• [Dataset records]
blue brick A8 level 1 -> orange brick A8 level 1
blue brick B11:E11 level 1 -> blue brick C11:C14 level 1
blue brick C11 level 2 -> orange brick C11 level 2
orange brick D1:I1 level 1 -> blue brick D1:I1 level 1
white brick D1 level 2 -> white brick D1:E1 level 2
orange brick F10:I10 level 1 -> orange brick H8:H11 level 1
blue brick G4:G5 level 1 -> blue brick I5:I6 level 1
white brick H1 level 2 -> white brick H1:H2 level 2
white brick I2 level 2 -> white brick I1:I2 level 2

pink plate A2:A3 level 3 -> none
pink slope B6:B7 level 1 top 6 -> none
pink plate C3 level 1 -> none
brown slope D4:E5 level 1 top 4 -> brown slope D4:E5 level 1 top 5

* * *

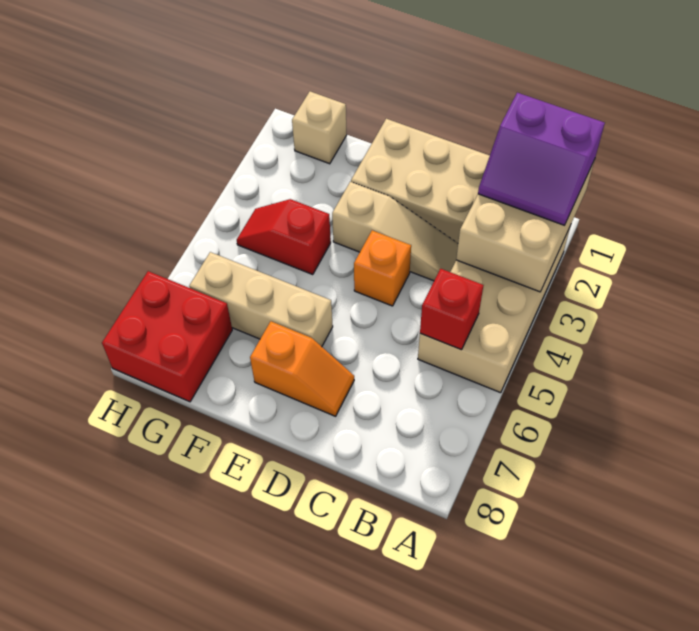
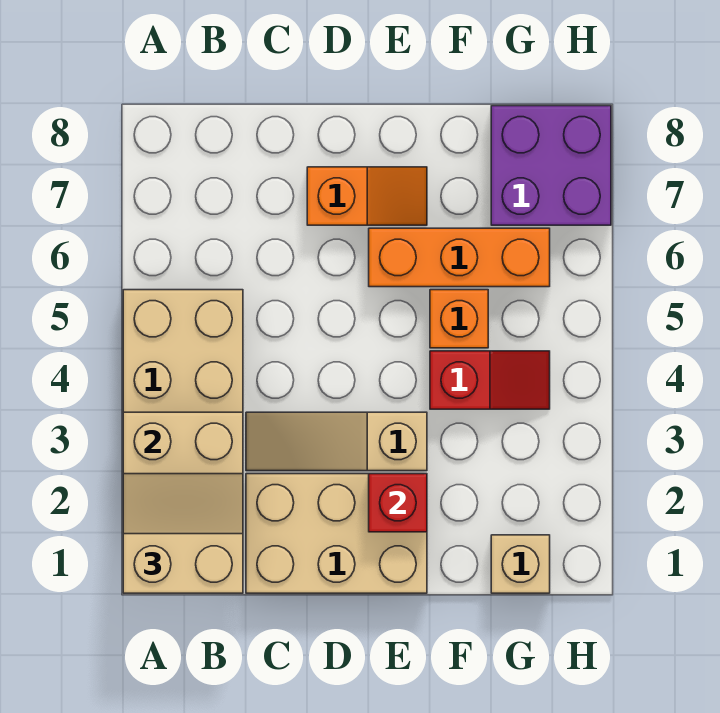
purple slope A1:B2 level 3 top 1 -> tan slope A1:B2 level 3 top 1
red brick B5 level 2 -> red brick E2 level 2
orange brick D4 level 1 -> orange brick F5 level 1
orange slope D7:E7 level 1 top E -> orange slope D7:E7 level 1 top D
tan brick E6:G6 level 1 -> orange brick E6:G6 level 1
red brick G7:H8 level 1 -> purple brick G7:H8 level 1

• [To do] For the records above, tally the lines holding the word "purple". Answer with the number only.

• [Result of this task] 2